- **ASSIGNMENT**: Give again, word for word, every line below from the one that has "lime round brick C8" through the one that has "lime round brick E8", both included, and no others.

- **EXTRACTED DATA**:

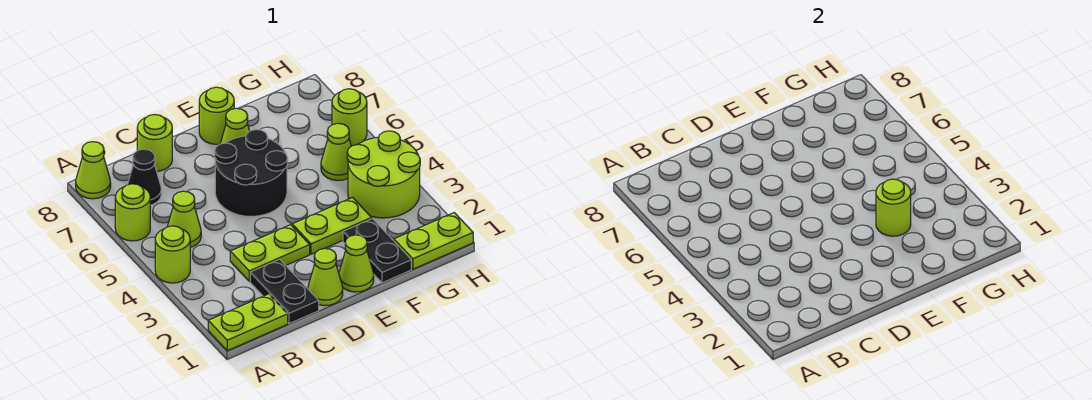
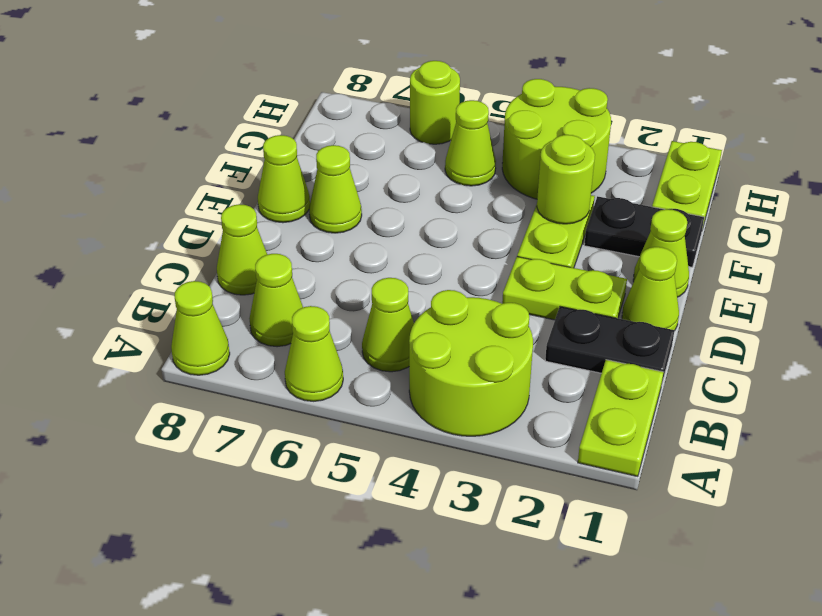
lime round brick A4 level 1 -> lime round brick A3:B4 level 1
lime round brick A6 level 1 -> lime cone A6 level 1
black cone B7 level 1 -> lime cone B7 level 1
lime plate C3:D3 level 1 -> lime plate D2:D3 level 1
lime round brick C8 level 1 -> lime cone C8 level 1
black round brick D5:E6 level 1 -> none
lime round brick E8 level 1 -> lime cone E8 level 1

--

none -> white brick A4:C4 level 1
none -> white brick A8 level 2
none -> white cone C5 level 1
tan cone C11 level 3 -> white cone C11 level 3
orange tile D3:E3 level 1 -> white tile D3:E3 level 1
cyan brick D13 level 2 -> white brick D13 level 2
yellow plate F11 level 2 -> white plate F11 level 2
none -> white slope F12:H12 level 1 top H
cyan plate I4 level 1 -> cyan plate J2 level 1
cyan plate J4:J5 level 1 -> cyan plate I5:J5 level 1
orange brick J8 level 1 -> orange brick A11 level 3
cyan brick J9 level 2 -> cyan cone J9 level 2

==

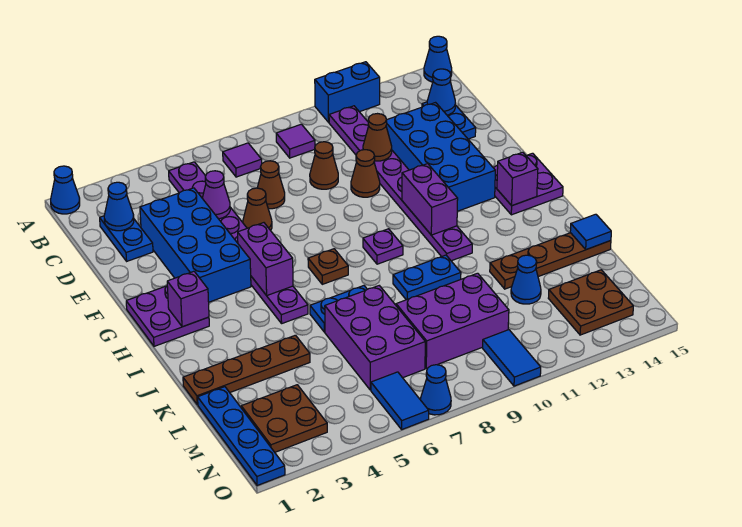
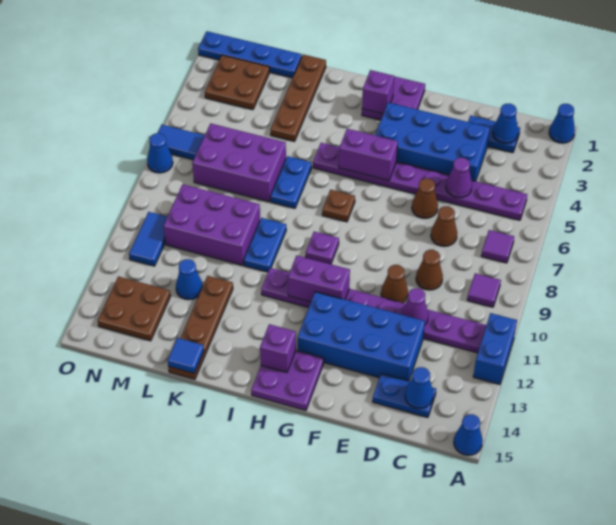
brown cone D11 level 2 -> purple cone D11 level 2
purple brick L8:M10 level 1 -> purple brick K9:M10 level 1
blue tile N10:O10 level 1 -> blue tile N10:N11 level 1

- **OUTPUT FOR THIS TASK**:
lime round brick C8 level 1 -> lime cone C8 level 1
black round brick D5:E6 level 1 -> none
lime round brick E8 level 1 -> lime cone E8 level 1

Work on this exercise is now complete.